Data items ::
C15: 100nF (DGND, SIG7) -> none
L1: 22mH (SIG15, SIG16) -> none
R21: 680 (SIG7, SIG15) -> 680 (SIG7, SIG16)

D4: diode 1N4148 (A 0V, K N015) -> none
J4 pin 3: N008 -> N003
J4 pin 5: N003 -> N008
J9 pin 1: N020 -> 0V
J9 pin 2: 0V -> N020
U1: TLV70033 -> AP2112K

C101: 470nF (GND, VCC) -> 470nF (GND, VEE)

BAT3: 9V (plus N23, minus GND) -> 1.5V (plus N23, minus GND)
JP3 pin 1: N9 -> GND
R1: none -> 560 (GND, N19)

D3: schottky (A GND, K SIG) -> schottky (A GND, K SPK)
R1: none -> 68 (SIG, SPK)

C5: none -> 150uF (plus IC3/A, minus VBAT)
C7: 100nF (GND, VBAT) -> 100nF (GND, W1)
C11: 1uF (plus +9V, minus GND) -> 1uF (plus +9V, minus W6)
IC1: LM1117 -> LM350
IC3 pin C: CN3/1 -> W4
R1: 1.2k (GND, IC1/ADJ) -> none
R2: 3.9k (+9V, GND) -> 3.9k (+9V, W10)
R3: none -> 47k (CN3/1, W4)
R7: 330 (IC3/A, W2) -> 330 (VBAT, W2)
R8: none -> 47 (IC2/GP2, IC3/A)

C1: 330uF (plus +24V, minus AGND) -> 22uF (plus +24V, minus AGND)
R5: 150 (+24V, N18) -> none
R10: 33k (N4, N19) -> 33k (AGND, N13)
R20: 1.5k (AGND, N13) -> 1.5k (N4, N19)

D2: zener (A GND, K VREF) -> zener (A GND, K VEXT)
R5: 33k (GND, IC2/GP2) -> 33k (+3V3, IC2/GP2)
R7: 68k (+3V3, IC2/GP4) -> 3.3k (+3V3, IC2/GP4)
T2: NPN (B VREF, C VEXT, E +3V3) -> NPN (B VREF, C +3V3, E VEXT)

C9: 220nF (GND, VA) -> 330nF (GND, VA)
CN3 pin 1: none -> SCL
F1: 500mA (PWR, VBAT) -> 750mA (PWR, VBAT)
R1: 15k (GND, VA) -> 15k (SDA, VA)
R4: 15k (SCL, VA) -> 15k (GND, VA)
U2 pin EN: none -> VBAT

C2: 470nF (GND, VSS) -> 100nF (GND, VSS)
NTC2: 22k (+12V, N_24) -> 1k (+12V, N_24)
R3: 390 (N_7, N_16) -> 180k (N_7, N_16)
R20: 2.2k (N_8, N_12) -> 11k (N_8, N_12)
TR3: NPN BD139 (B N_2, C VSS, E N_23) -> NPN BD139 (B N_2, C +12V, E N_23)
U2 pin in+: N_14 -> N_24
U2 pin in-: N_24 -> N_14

The problem :: Starting at the line that contains "F1: 500mA (PWR, VBAT) -> 750mA (PWR, VBAT)", restate word for word every line through the last one in the records above. Return nothing else.

Reply to the exercise ::
F1: 500mA (PWR, VBAT) -> 750mA (PWR, VBAT)
R1: 15k (GND, VA) -> 15k (SDA, VA)
R4: 15k (SCL, VA) -> 15k (GND, VA)
U2 pin EN: none -> VBAT

C2: 470nF (GND, VSS) -> 100nF (GND, VSS)
NTC2: 22k (+12V, N_24) -> 1k (+12V, N_24)
R3: 390 (N_7, N_16) -> 180k (N_7, N_16)
R20: 2.2k (N_8, N_12) -> 11k (N_8, N_12)
TR3: NPN BD139 (B N_2, C VSS, E N_23) -> NPN BD139 (B N_2, C +12V, E N_23)
U2 pin in+: N_14 -> N_24
U2 pin in-: N_24 -> N_14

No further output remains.